Scene image comparisons:

——————————

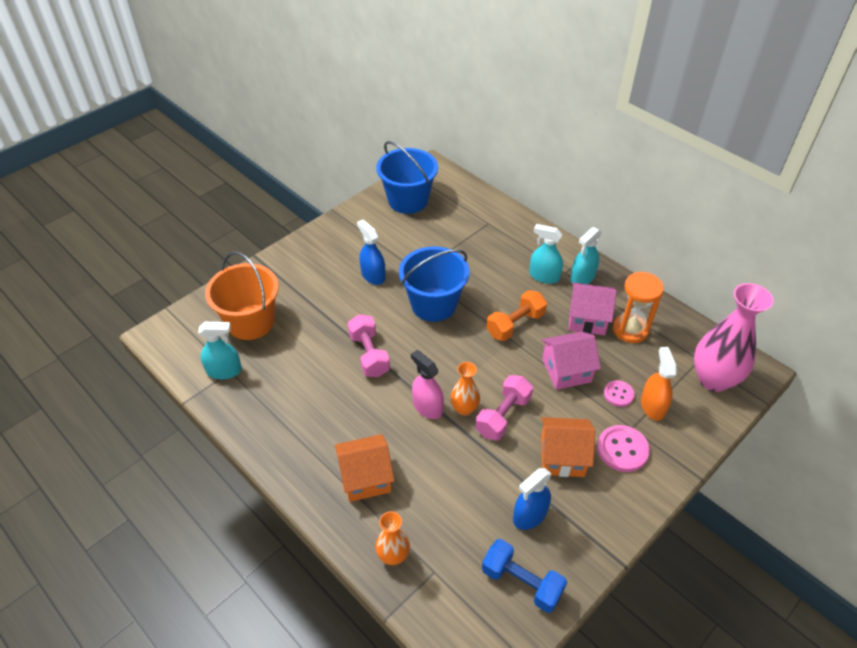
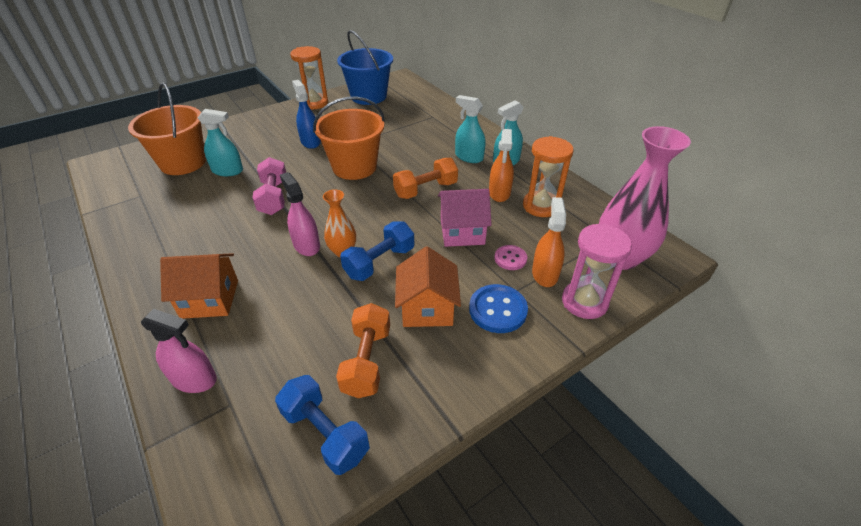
camera: 10 degrees right, 5 degrees down
(224, 371) = (135, 195): turquoise spray bottle -> turquoise spray bottle (228, 171)
(352, 218) = (314, 103): none -> orange hourglass
(393, 555) = (194, 379): orange vase -> pink spray bottle
(433, 304) = (354, 167): blue bucket -> orange bucket
(503, 416) = (380, 262): pink dumbbell -> blue dumbbell
(530, 515) = (367, 361): blue spray bottle -> orange dumbbell
(562, 457) = (427, 308): orange house -> orange house turned 75 degrees clockwise
(587, 319) = (499, 193): pink house -> orange spray bottle
(622, 449) = (497, 310): pink button -> blue button
(692, 430) = (584, 302): none -> pink hourglass

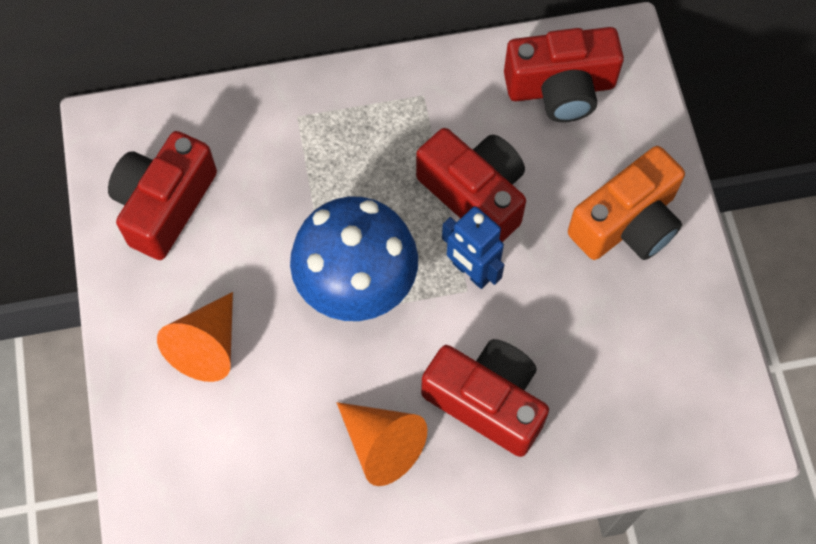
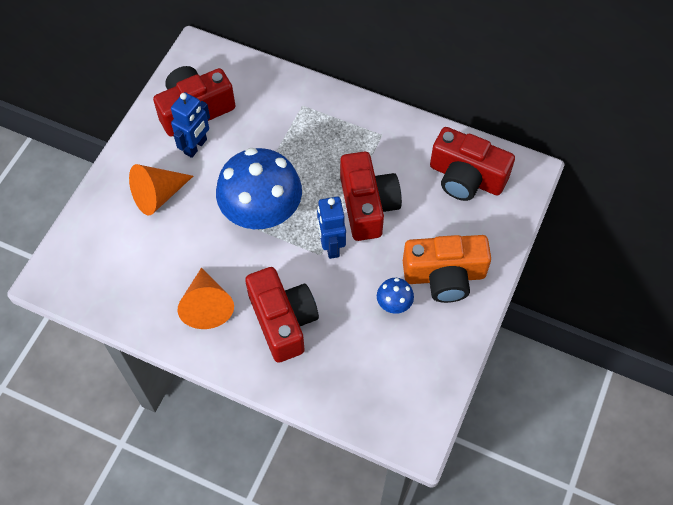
camera: 35 degrees right, 5 degrees down
(205, 252) = (196, 146): none -> blue robot
(597, 294) = (394, 304): none -> blue mushroom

——————————

What is needed ::
Within the entries above, count each line holding the string "pink". Give only the result.

Task answer ::
5